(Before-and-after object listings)
__________
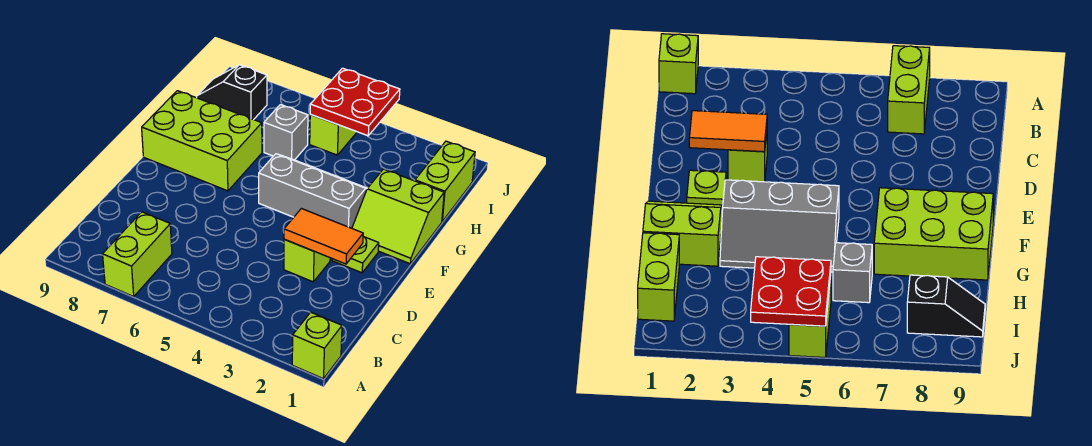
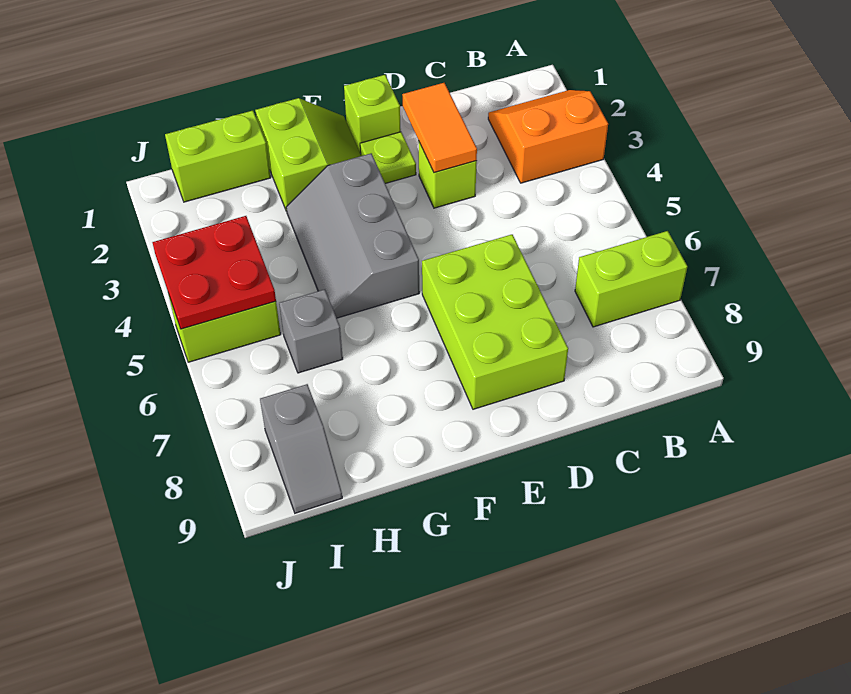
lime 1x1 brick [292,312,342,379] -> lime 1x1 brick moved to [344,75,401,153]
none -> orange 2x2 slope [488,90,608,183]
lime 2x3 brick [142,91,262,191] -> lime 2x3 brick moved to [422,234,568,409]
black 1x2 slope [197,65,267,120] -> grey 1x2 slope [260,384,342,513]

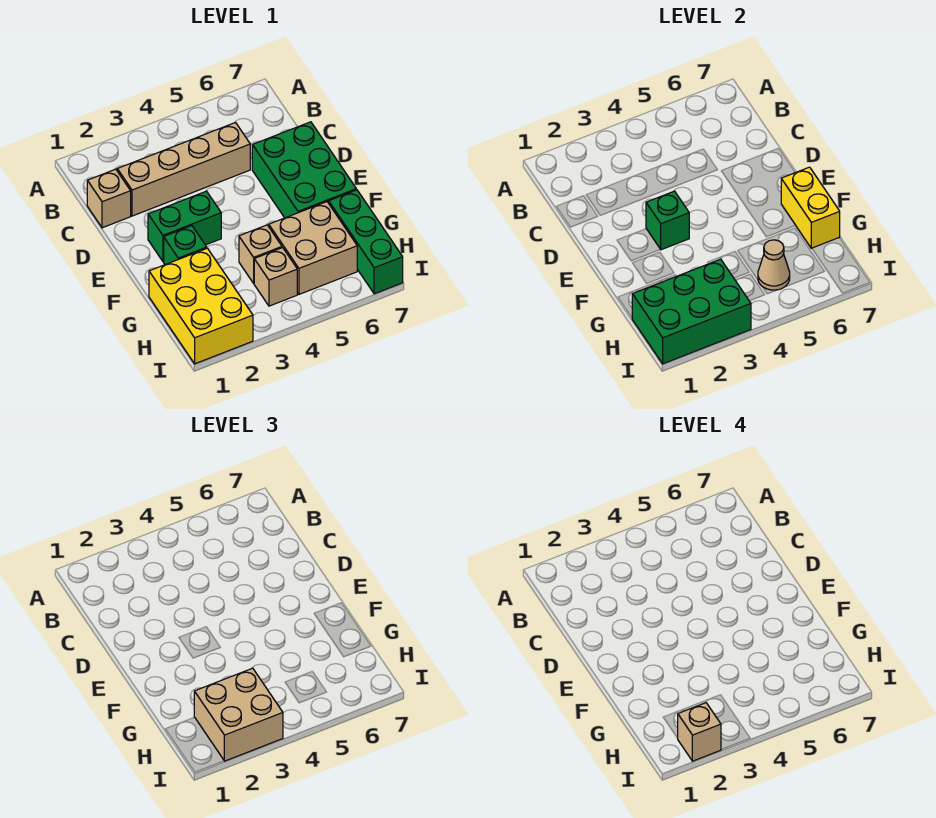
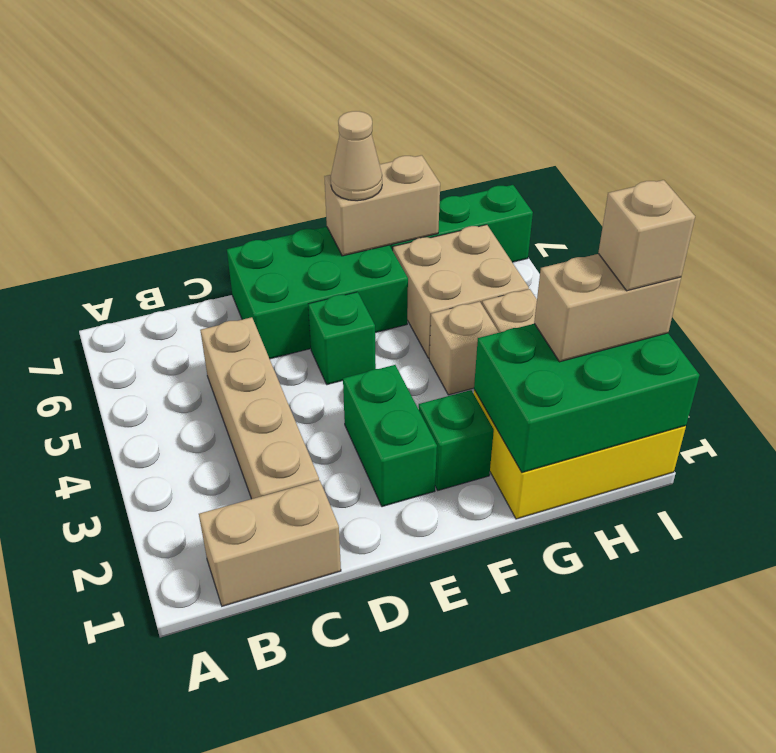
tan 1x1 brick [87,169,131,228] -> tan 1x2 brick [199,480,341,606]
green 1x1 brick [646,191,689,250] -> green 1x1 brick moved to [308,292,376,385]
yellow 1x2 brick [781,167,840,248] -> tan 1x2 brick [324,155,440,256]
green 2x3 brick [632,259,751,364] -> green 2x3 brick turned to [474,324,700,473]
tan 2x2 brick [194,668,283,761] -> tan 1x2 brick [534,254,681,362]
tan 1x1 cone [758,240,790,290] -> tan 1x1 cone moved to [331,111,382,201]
__________
What is required:
Give back exactly the lines running from the line that has "tan 2x2 brick" to the end of the entries above.

Answer area:
tan 2x2 brick [194,668,283,761] -> tan 1x2 brick [534,254,681,362]
tan 1x1 cone [758,240,790,290] -> tan 1x1 cone moved to [331,111,382,201]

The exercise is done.